- [What is needed]: Copy every entry below exactly, and keep out the pictures.

Object displacement listings

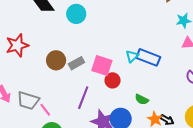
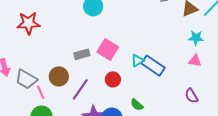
brown circle: (56, 60) -> (59, 76), moved
pink square: (102, 65) -> (108, 50), moved

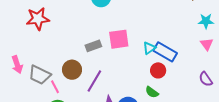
pink square: (108, 50) -> (119, 39), turned -35
pink triangle: (195, 61) -> (207, 44), turned 48
red circle: (113, 79) -> (158, 70), moved

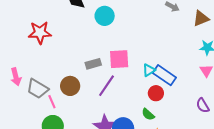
purple line: (94, 81) -> (106, 86), moved

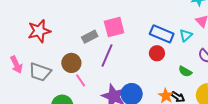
red star: (40, 33) -> (39, 31), moved
cyan triangle: (149, 70) -> (186, 35), moved
pink line: (52, 102) -> (81, 80), moved
green semicircle: (148, 114) -> (185, 71), moved

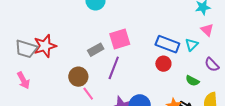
gray trapezoid: (40, 72) -> (26, 49), moved

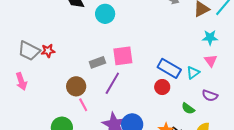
red star: (45, 46) -> (48, 51), size x0.6
purple semicircle: (212, 65) -> (210, 96), turned -35

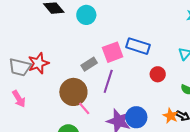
red star: (48, 51) -> (38, 63), size x1.5
blue rectangle: (169, 68) -> (138, 46), moved
brown circle: (76, 86) -> (73, 92), size x1.4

- [Solution]:
brown circle: (56, 60) -> (59, 76), moved
pink square: (102, 65) -> (108, 50), moved

pink square: (108, 50) -> (119, 39), turned -35
pink triangle: (195, 61) -> (207, 44), turned 48
red circle: (113, 79) -> (158, 70), moved

purple line: (94, 81) -> (106, 86), moved

red star: (40, 33) -> (39, 31), moved
cyan triangle: (149, 70) -> (186, 35), moved
pink line: (52, 102) -> (81, 80), moved
green semicircle: (148, 114) -> (185, 71), moved

gray trapezoid: (40, 72) -> (26, 49), moved

red star: (45, 46) -> (48, 51), size x0.6
purple semicircle: (212, 65) -> (210, 96), turned -35

red star: (48, 51) -> (38, 63), size x1.5
blue rectangle: (169, 68) -> (138, 46), moved
brown circle: (76, 86) -> (73, 92), size x1.4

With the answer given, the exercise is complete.